What is expected →
Each record here should be printed again exactly; please leave its pictures out.

== Dataset extract ==

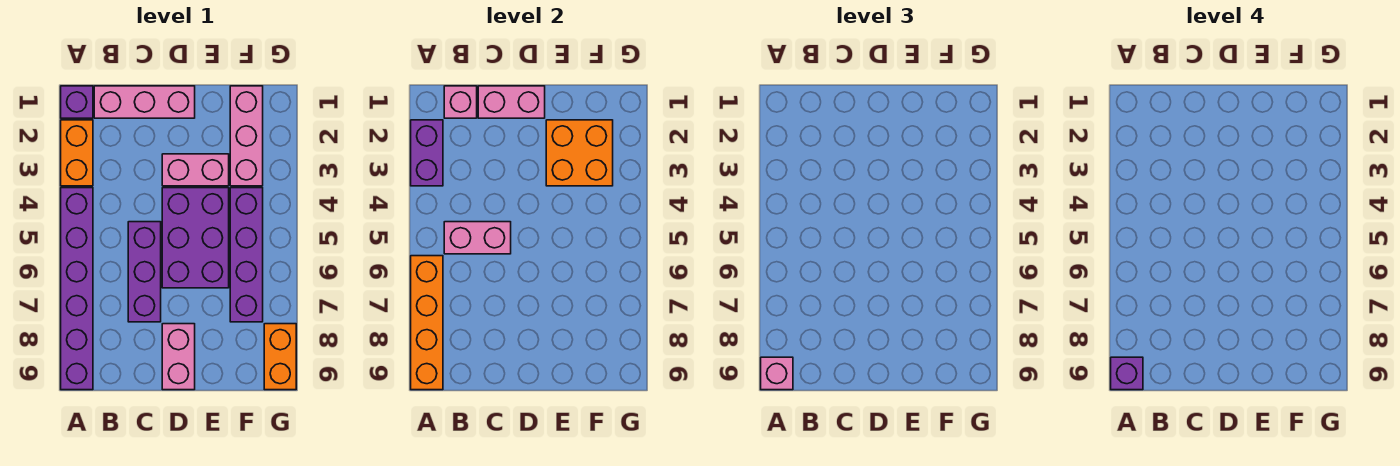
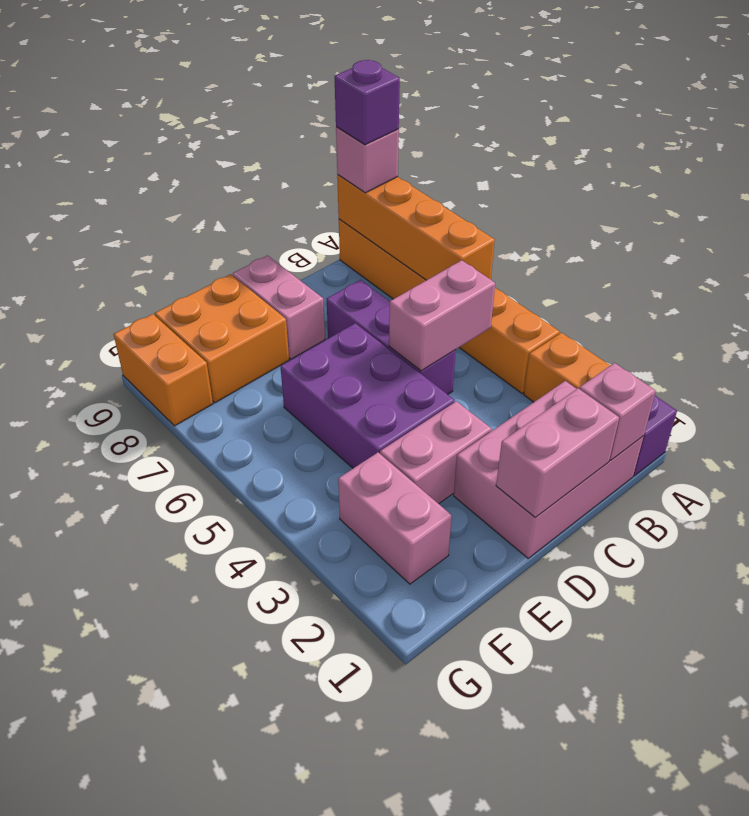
purple brick A2:A3 level 2 -> none
purple brick A4:A9 level 1 -> orange brick A4:A9 level 1
pink brick B1:D1 level 1 -> pink brick B1:D2 level 1
orange brick E2:F3 level 2 -> orange brick E8:F9 level 1
pink brick F1:F3 level 1 -> pink brick F2:F3 level 1
purple brick F4:F7 level 1 -> none

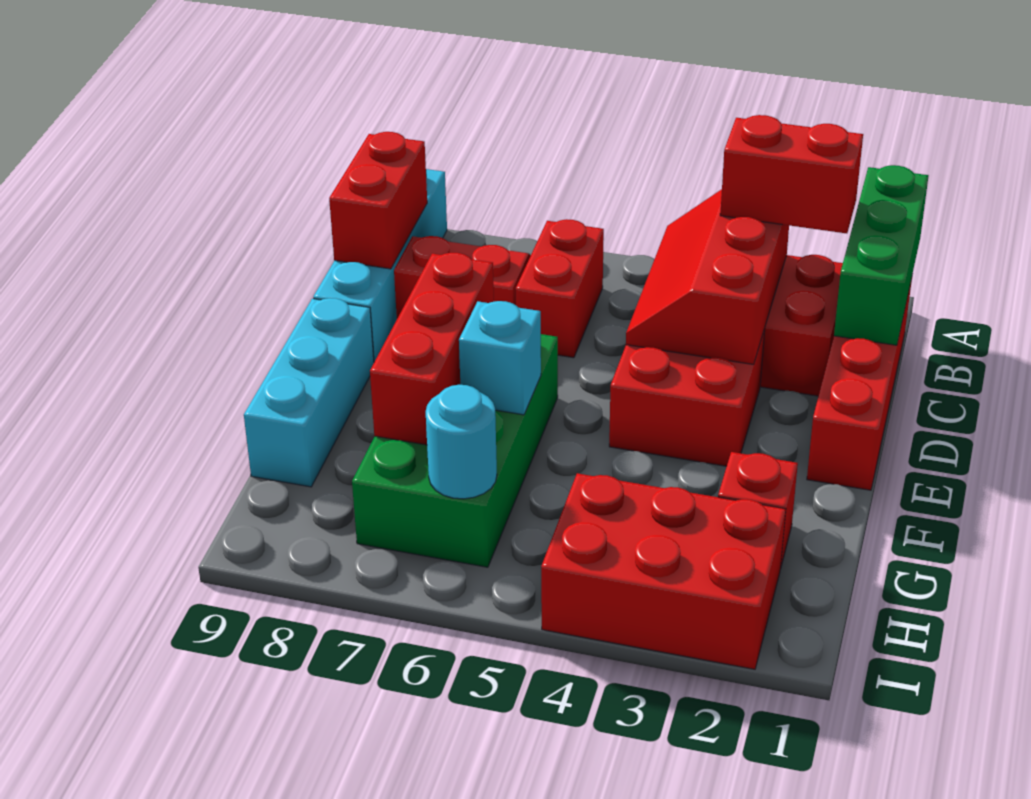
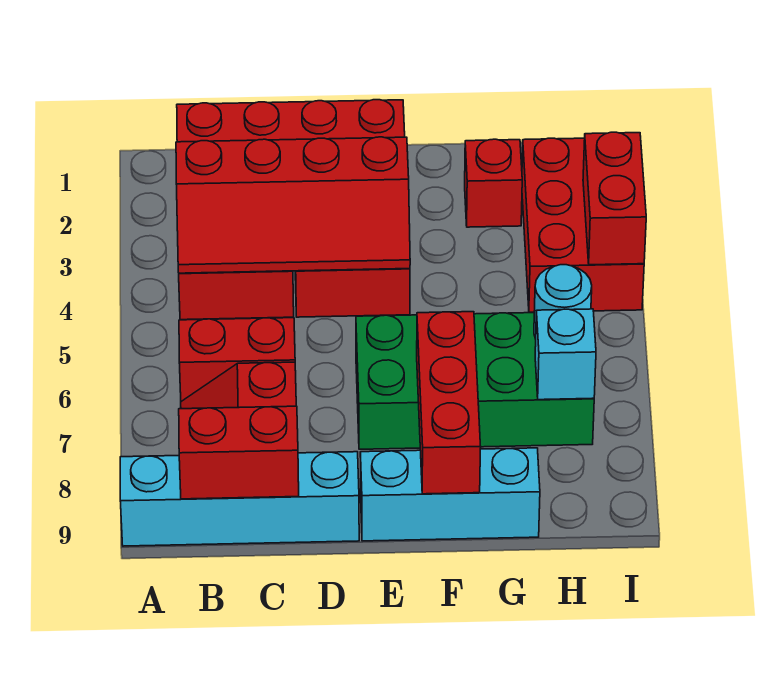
green brick A1:C1 level 2 -> none
red brick B2:B3 level 3 -> red brick I3:I4 level 2
red slope B3:D4 level 2 top 3 -> red slope B3:E4 level 2 top 3
red brick E7:G7 level 2 -> red brick F7:F9 level 2
cyan brick F6 level 2 -> cyan brick H7 level 2

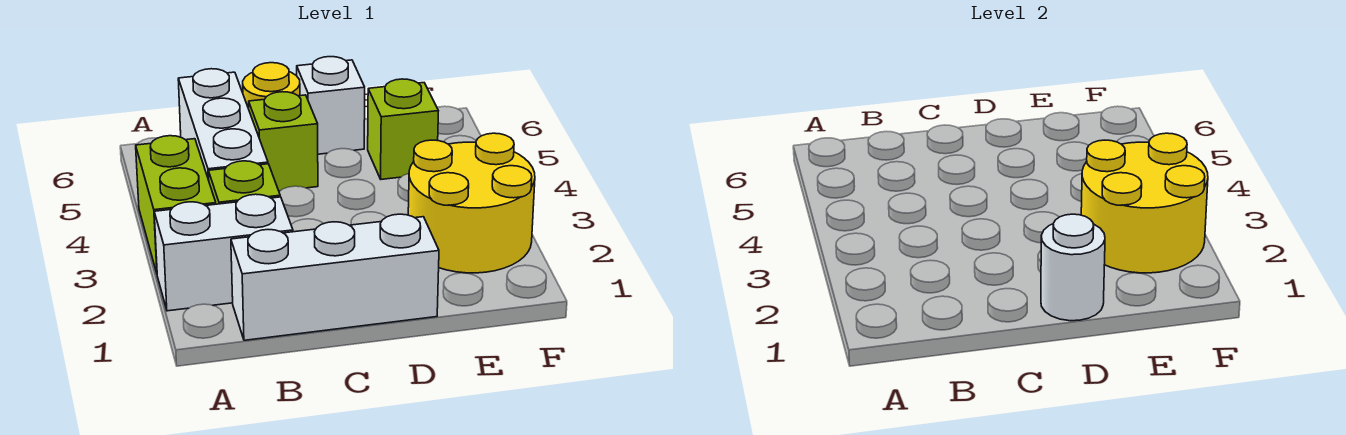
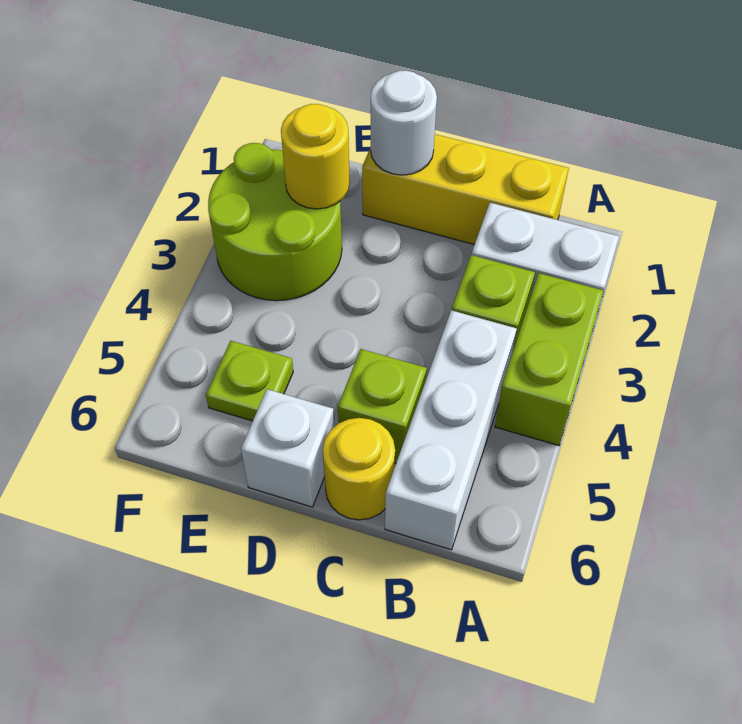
white brick B1:D1 level 1 -> yellow brick B1:D1 level 1
yellow round brick E2:F3 level 1 -> lime round brick E2:F3 level 1
yellow round brick E2:F3 level 2 -> yellow round brick E2 level 2
lime brick E5 level 1 -> lime plate E5 level 1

===

Task result →
purple brick A2:A3 level 2 -> none
purple brick A4:A9 level 1 -> orange brick A4:A9 level 1
pink brick B1:D1 level 1 -> pink brick B1:D2 level 1
orange brick E2:F3 level 2 -> orange brick E8:F9 level 1
pink brick F1:F3 level 1 -> pink brick F2:F3 level 1
purple brick F4:F7 level 1 -> none

green brick A1:C1 level 2 -> none
red brick B2:B3 level 3 -> red brick I3:I4 level 2
red slope B3:D4 level 2 top 3 -> red slope B3:E4 level 2 top 3
red brick E7:G7 level 2 -> red brick F7:F9 level 2
cyan brick F6 level 2 -> cyan brick H7 level 2

white brick B1:D1 level 1 -> yellow brick B1:D1 level 1
yellow round brick E2:F3 level 1 -> lime round brick E2:F3 level 1
yellow round brick E2:F3 level 2 -> yellow round brick E2 level 2
lime brick E5 level 1 -> lime plate E5 level 1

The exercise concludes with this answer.